PROMPT:
Pictures excluded, copy all of the data below exactly.

TASK INPUT:
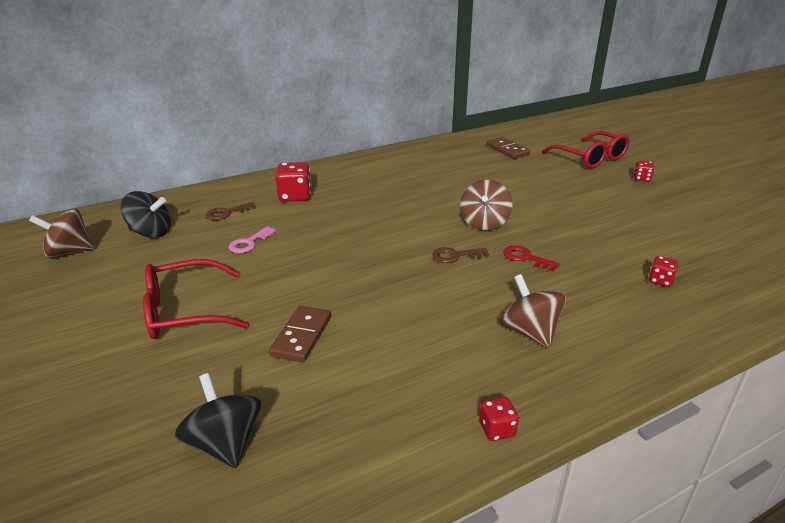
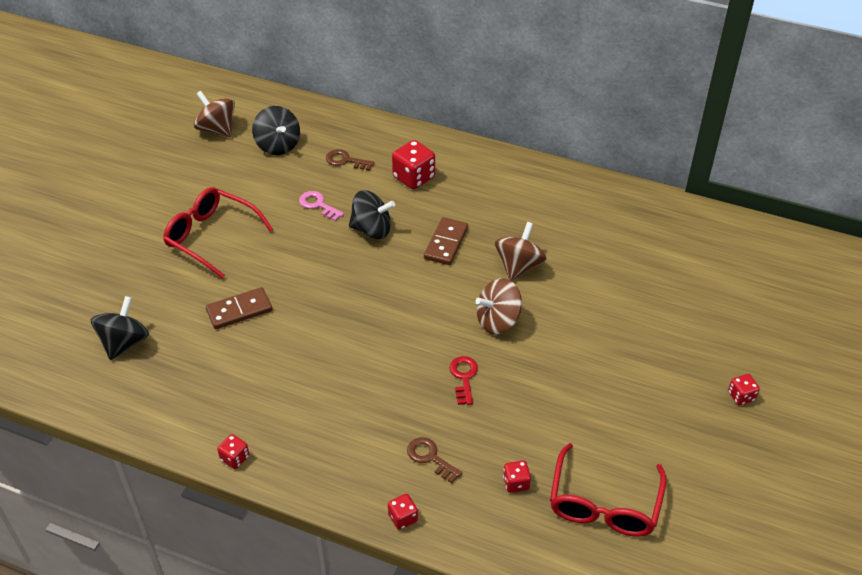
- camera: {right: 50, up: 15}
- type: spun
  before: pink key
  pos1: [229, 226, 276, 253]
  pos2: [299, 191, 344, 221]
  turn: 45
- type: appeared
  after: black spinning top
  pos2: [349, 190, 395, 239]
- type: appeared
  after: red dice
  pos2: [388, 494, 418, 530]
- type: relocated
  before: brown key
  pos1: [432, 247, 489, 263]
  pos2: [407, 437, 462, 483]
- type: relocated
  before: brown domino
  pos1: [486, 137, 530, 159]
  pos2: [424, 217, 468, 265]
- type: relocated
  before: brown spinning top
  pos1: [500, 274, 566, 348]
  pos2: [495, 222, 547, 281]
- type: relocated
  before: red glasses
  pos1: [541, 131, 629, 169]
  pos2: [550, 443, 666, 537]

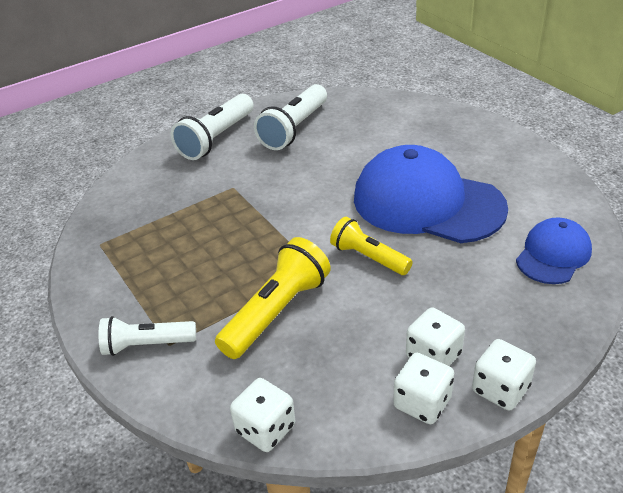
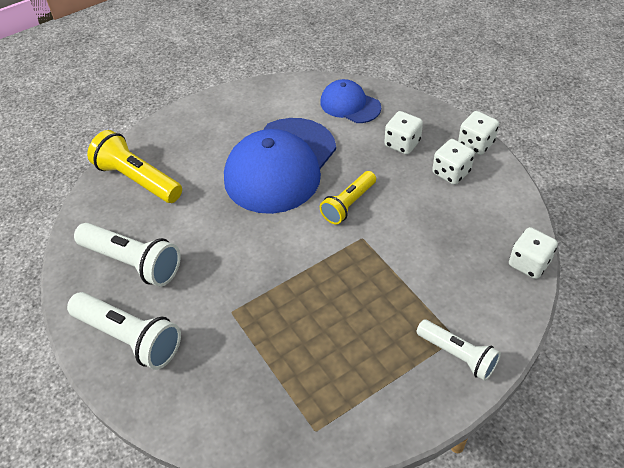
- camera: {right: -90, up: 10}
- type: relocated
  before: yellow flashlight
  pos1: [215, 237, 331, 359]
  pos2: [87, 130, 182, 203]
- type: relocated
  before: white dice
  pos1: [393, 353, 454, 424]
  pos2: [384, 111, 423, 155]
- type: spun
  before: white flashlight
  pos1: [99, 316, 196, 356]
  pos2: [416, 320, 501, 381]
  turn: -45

WRITTEN ANSWER:
- camera: {right: 50, up: 15}
- type: spun
  before: pink key
  pos1: [229, 226, 276, 253]
  pos2: [299, 191, 344, 221]
  turn: 45
- type: appeared
  after: black spinning top
  pos2: [349, 190, 395, 239]
- type: appeared
  after: red dice
  pos2: [388, 494, 418, 530]
- type: relocated
  before: brown key
  pos1: [432, 247, 489, 263]
  pos2: [407, 437, 462, 483]
- type: relocated
  before: brown domino
  pos1: [486, 137, 530, 159]
  pos2: [424, 217, 468, 265]
- type: relocated
  before: brown spinning top
  pos1: [500, 274, 566, 348]
  pos2: [495, 222, 547, 281]
- type: relocated
  before: red glasses
  pos1: [541, 131, 629, 169]
  pos2: [550, 443, 666, 537]

- camera: {right: -90, up: 10}
- type: relocated
  before: yellow flashlight
  pos1: [215, 237, 331, 359]
  pos2: [87, 130, 182, 203]
- type: relocated
  before: white dice
  pos1: [393, 353, 454, 424]
  pos2: [384, 111, 423, 155]
- type: spun
  before: white flashlight
  pos1: [99, 316, 196, 356]
  pos2: [416, 320, 501, 381]
  turn: -45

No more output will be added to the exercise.